Go through the entries below and print, exactly, the lines starting at the one with "camera: 25 degrees right, 5 degrees down" and ending at the one with "blue capsule [337,493,385,523]", keeping both ends and no others.
------------------------------
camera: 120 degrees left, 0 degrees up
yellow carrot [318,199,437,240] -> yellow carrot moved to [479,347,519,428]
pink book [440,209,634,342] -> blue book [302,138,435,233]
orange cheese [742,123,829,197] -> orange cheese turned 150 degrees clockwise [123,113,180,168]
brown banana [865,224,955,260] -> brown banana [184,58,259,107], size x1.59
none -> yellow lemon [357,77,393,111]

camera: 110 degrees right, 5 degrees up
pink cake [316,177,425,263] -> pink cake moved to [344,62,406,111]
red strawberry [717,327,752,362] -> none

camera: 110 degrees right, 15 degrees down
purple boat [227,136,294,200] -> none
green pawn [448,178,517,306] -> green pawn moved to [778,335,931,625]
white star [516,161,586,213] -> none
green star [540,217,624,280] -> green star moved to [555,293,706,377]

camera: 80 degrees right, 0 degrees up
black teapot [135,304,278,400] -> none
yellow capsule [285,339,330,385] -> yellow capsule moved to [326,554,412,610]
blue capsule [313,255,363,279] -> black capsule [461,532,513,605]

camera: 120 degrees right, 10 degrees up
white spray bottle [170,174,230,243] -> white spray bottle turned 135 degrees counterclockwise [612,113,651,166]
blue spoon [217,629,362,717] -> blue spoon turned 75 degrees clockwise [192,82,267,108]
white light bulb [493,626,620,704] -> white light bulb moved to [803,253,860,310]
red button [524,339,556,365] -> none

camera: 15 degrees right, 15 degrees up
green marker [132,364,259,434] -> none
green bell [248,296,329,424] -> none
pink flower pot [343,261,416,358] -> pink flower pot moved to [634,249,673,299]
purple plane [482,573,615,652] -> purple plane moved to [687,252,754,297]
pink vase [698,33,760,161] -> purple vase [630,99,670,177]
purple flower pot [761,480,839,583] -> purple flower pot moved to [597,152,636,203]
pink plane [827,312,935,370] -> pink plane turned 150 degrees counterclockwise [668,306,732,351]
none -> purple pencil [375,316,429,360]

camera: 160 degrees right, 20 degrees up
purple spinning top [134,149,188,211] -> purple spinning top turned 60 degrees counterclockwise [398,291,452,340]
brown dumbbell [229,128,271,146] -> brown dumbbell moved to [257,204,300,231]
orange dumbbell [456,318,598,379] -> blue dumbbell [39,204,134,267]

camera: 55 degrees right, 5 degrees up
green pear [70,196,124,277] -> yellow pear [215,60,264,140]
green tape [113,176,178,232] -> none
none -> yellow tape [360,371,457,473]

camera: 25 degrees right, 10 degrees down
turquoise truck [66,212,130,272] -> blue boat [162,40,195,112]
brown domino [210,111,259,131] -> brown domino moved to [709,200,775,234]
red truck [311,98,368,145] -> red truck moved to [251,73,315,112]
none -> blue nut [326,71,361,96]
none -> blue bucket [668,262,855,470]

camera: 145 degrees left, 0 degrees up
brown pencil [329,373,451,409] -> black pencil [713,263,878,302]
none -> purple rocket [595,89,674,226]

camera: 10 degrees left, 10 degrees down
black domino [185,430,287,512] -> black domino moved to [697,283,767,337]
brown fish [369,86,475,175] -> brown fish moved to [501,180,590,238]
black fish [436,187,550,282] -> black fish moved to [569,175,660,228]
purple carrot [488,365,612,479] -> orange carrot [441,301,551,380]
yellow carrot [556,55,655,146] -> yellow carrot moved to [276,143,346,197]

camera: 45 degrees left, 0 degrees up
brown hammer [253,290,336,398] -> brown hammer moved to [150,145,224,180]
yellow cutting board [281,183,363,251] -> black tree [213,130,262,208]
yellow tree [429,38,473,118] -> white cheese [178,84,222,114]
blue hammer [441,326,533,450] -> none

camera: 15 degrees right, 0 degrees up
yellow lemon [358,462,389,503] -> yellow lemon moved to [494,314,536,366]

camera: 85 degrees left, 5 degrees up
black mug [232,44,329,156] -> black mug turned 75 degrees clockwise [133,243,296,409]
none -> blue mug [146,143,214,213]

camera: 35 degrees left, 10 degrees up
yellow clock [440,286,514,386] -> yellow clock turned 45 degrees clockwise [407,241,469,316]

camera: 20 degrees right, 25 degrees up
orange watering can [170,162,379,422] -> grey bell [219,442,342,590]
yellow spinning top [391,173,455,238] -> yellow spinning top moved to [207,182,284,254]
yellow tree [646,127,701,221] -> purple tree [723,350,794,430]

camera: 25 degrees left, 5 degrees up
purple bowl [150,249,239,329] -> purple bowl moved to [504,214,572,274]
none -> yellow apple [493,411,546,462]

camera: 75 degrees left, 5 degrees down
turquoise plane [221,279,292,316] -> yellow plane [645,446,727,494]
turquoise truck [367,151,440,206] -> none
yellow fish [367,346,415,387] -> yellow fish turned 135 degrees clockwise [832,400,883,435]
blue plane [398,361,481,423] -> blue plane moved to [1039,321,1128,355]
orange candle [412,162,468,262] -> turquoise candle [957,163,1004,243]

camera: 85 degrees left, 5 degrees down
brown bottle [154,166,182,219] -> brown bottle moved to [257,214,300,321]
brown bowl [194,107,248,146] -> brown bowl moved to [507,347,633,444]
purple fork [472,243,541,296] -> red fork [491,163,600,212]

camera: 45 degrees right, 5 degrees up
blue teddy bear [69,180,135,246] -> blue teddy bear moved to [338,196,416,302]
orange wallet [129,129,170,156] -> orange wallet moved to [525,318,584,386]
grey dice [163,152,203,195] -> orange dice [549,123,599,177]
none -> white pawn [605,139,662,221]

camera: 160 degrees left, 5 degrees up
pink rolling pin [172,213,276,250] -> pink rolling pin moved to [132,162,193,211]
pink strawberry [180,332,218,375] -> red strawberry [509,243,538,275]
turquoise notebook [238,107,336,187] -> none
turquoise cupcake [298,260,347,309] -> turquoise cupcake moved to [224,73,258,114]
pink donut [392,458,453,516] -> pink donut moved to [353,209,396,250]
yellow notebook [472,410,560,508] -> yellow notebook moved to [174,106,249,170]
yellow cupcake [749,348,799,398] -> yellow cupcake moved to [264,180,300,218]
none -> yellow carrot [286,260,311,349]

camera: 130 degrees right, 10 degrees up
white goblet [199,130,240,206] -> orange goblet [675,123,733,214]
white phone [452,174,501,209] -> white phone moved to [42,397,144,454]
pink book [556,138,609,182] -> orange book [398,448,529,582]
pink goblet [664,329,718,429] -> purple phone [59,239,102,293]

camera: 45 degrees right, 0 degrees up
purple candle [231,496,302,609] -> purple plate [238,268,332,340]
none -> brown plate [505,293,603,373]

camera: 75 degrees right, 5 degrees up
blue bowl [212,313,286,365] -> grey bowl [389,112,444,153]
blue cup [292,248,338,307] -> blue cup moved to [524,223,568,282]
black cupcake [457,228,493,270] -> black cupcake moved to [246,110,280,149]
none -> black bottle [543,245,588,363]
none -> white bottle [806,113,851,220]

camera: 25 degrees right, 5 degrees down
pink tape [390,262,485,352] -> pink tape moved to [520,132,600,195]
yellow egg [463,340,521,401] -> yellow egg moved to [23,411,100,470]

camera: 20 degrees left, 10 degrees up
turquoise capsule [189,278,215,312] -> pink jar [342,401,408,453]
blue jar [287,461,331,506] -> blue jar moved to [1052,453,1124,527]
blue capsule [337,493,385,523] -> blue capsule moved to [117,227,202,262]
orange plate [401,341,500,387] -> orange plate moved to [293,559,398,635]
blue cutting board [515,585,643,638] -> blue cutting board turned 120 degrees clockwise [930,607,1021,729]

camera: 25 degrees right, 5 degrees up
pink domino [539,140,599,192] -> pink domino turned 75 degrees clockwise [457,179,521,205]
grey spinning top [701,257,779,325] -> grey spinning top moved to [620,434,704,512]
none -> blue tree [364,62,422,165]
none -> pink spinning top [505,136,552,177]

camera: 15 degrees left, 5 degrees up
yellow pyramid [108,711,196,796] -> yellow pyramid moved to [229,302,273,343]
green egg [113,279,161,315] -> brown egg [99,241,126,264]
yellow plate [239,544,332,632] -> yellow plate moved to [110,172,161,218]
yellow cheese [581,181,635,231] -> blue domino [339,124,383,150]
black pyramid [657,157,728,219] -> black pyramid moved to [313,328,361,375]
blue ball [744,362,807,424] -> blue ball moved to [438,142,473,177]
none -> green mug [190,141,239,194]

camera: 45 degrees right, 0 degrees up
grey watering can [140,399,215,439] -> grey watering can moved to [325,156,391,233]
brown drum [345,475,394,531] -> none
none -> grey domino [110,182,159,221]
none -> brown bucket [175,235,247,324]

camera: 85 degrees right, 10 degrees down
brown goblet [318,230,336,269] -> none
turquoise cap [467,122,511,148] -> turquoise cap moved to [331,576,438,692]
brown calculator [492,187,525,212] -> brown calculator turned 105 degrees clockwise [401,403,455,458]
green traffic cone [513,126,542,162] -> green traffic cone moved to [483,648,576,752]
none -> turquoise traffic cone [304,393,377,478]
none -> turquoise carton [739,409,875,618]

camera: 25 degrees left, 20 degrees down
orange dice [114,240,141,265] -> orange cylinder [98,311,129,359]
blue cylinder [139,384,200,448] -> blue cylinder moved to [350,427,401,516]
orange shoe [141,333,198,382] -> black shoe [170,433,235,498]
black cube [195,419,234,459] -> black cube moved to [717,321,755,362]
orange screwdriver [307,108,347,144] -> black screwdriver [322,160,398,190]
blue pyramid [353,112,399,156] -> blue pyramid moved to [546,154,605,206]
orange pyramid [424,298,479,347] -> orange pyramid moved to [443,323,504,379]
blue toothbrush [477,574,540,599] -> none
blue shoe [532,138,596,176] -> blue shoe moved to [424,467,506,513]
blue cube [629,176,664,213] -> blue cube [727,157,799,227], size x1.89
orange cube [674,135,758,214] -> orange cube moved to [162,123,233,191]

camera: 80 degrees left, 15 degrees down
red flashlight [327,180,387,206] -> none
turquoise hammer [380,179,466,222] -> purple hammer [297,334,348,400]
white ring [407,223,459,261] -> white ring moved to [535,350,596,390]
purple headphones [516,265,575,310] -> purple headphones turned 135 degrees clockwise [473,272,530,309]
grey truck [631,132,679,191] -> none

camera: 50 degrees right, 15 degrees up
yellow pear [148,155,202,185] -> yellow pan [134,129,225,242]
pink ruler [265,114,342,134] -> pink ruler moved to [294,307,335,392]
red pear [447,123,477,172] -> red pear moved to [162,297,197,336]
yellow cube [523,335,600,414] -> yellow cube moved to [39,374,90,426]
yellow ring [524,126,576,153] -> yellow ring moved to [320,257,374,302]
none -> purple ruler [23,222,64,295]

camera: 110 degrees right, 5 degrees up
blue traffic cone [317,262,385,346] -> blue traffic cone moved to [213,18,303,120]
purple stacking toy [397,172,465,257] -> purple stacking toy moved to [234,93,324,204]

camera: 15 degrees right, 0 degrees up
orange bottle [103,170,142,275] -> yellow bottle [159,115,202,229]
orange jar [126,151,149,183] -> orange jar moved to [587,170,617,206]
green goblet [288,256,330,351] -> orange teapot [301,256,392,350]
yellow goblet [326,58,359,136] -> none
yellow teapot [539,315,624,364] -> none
------------------------------
Response to this exercise:
camera: 25 degrees right, 5 degrees down
pink tape [390,262,485,352] -> pink tape moved to [520,132,600,195]
yellow egg [463,340,521,401] -> yellow egg moved to [23,411,100,470]

camera: 20 degrees left, 10 degrees up
turquoise capsule [189,278,215,312] -> pink jar [342,401,408,453]
blue jar [287,461,331,506] -> blue jar moved to [1052,453,1124,527]
blue capsule [337,493,385,523] -> blue capsule moved to [117,227,202,262]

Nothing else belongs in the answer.